:: Material shown

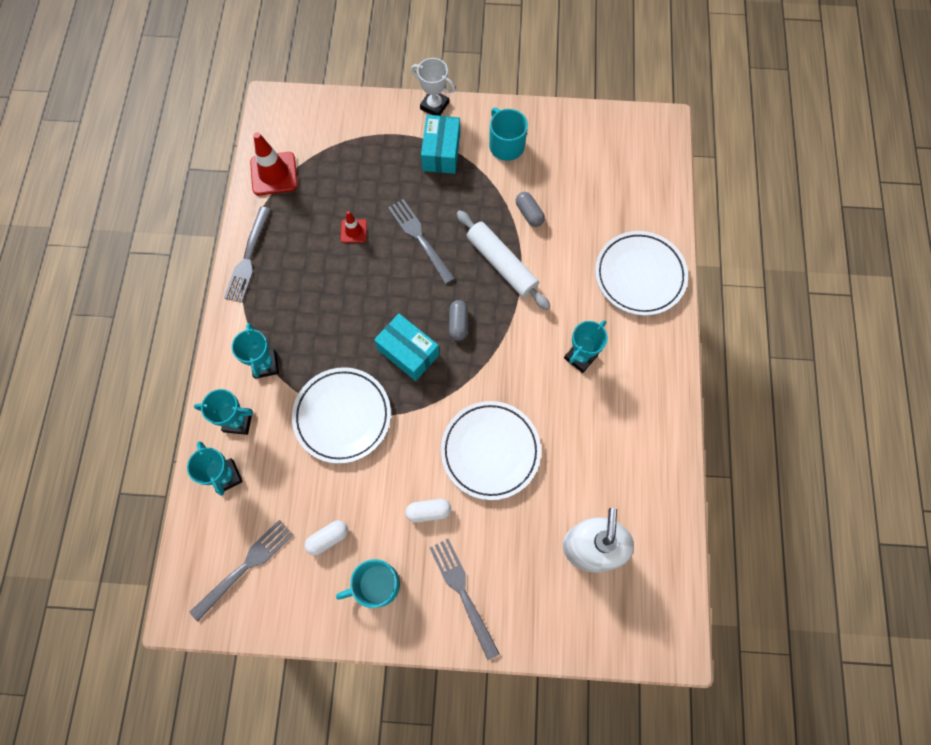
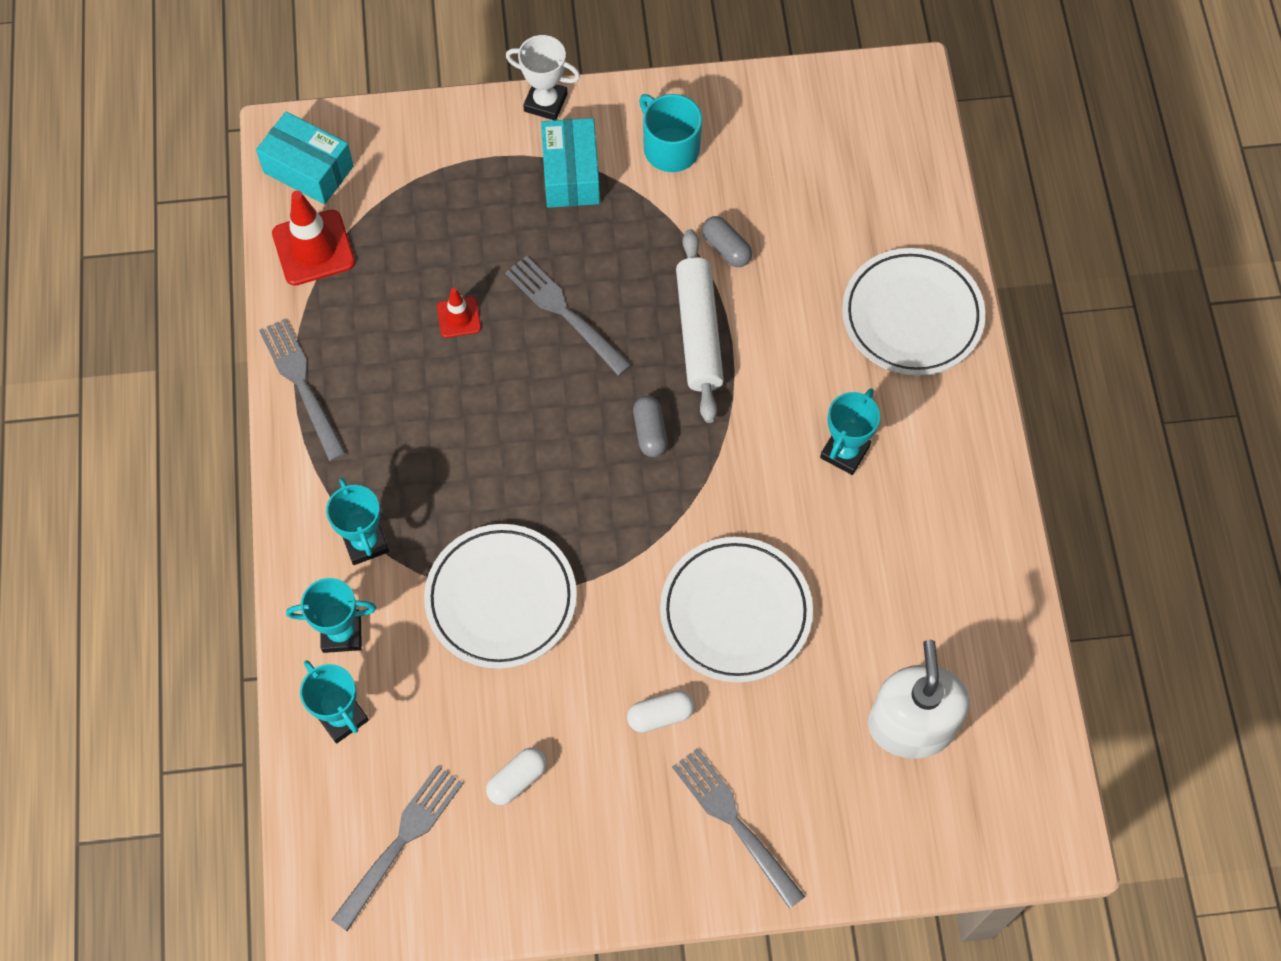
camera: 10 degrees left, 5 degrees down
grey fork [224,207,271,302] -> grey fork turned 150 degrees clockwise [259,318,346,461]
turquoise mug [336,559,400,608] -> none
turquoise box [374,314,440,381] -> turquoise box moved to [256,112,354,204]
white rolling pin [457,210,550,310] -> white rolling pin turned 45 degrees clockwise [676,229,724,423]

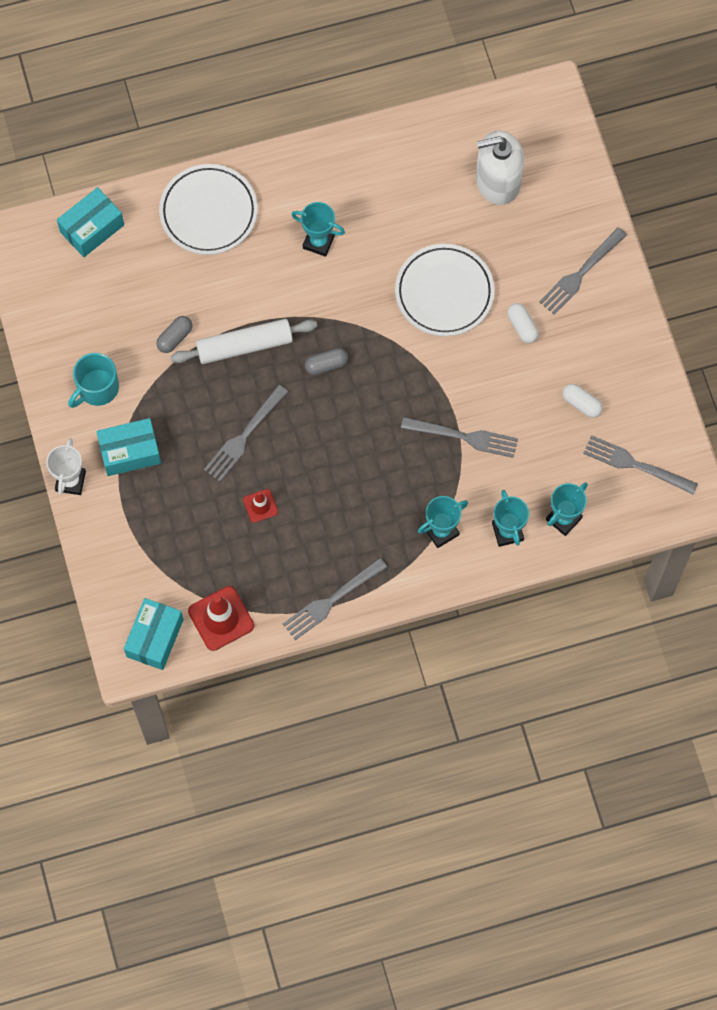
camera: 100 degrees left, 5 degrees up
white plate [424,524,577,669] -> grey fork [401,417,518,458]
none -> turquoise box [57,187,124,257]

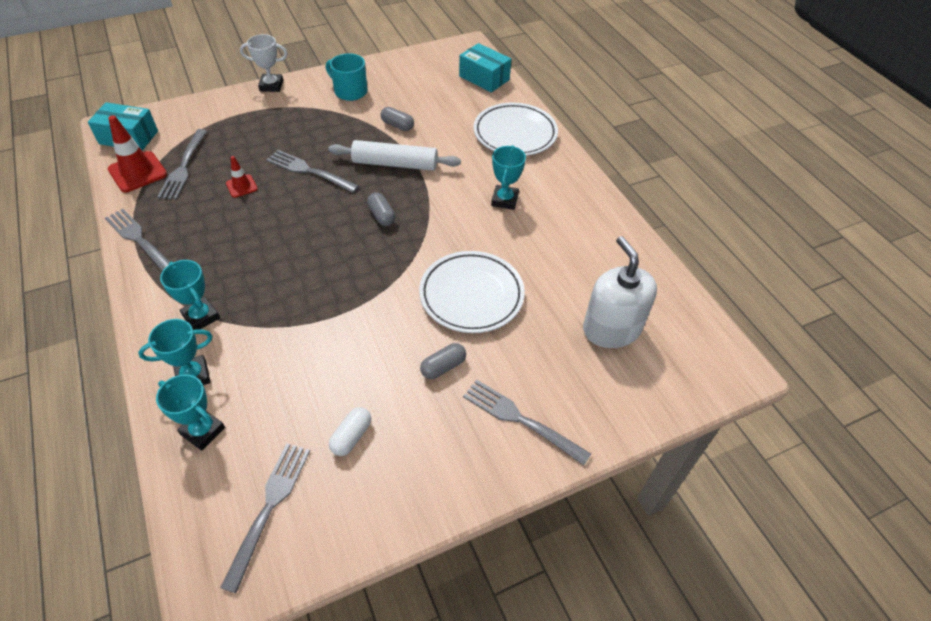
camera: 80 degrees right, 20 degrees down
turquoise box [96,418,161,476] -> none
white rolling pin [171,319,317,364] -> white rolling pin turned 60 degrees counterclockwise [328,140,461,171]
grey fork [401,417,518,458] -> grey fork moved to [157,129,207,200]
white capsule [507,303,539,343] -> grey capsule [420,343,466,379]

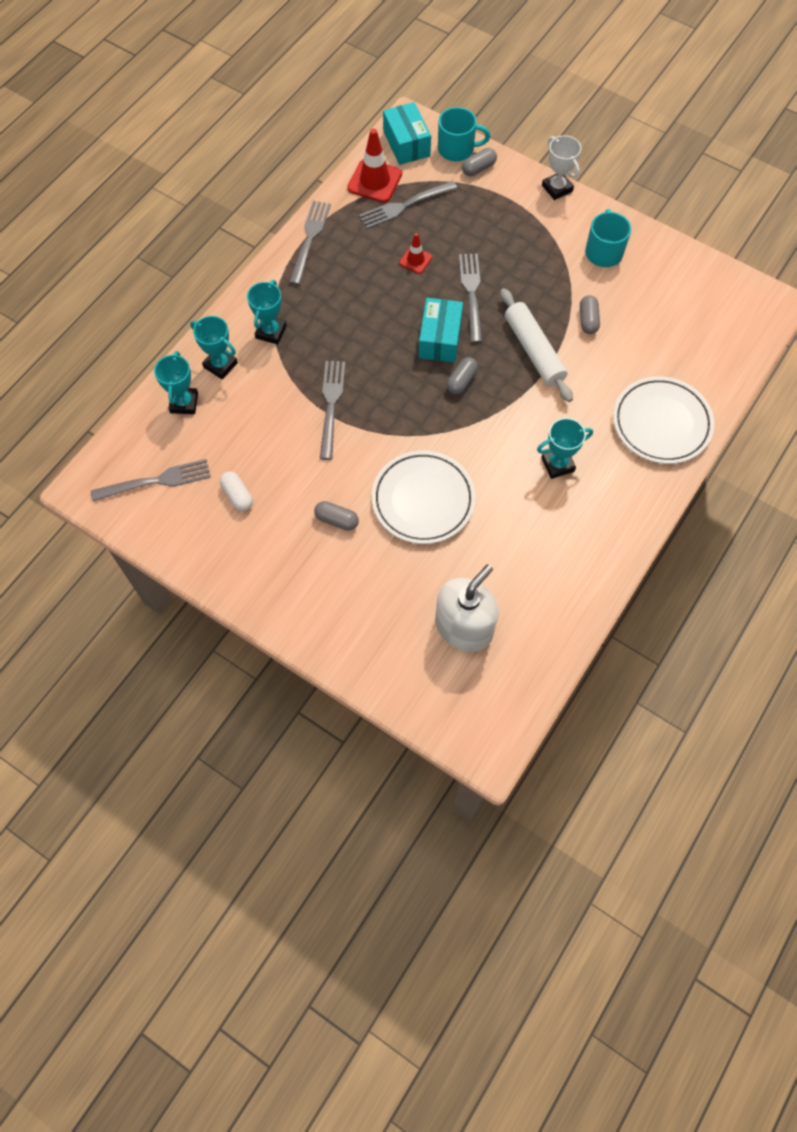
camera: 60 degrees right, 15 degrees up
white capsule [329,407,371,456] -> white capsule turned 60 degrees clockwise [220,471,253,511]
turquoise box [459,43,511,93] -> turquoise box moved to [419,298,463,363]
grey fork [463,379,591,465] -> grey fork moved to [320,361,345,460]
none -> turquoise mug [438,107,491,161]
none -> grey capsule [462,148,497,176]

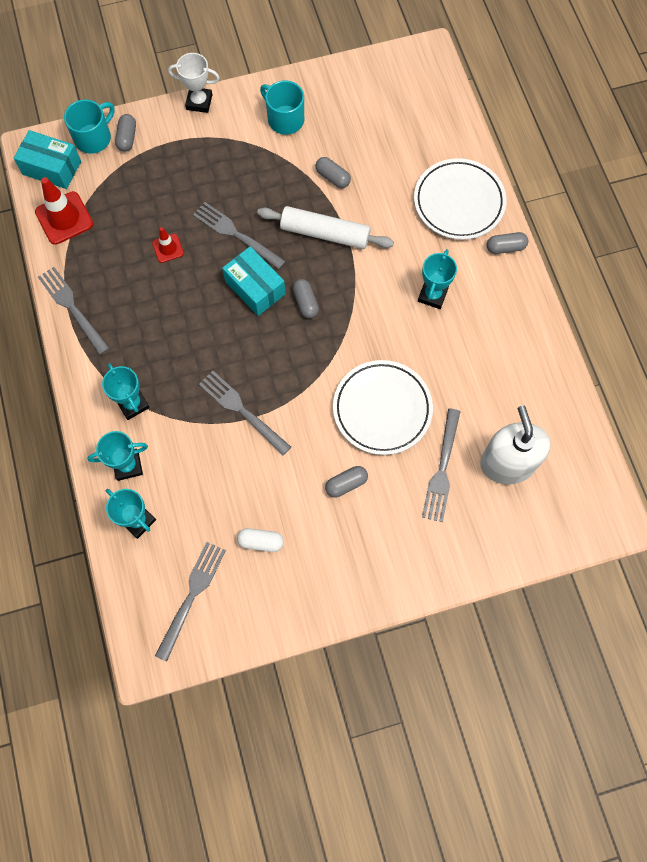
camera: 50 degrees left, 5 degrees up
grey fork [359,181,458,229] -> grey fork moved to [422,408,461,522]
none -> grey capsule [487,232,528,254]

::::

> _What to work on_
Take the line that holds "camera: 50 degrees left, 5 degrees up" as the first and the last line of the material as the final one. Print that span exactly, both ends included.

> _Your solution_
camera: 50 degrees left, 5 degrees up
grey fork [359,181,458,229] -> grey fork moved to [422,408,461,522]
none -> grey capsule [487,232,528,254]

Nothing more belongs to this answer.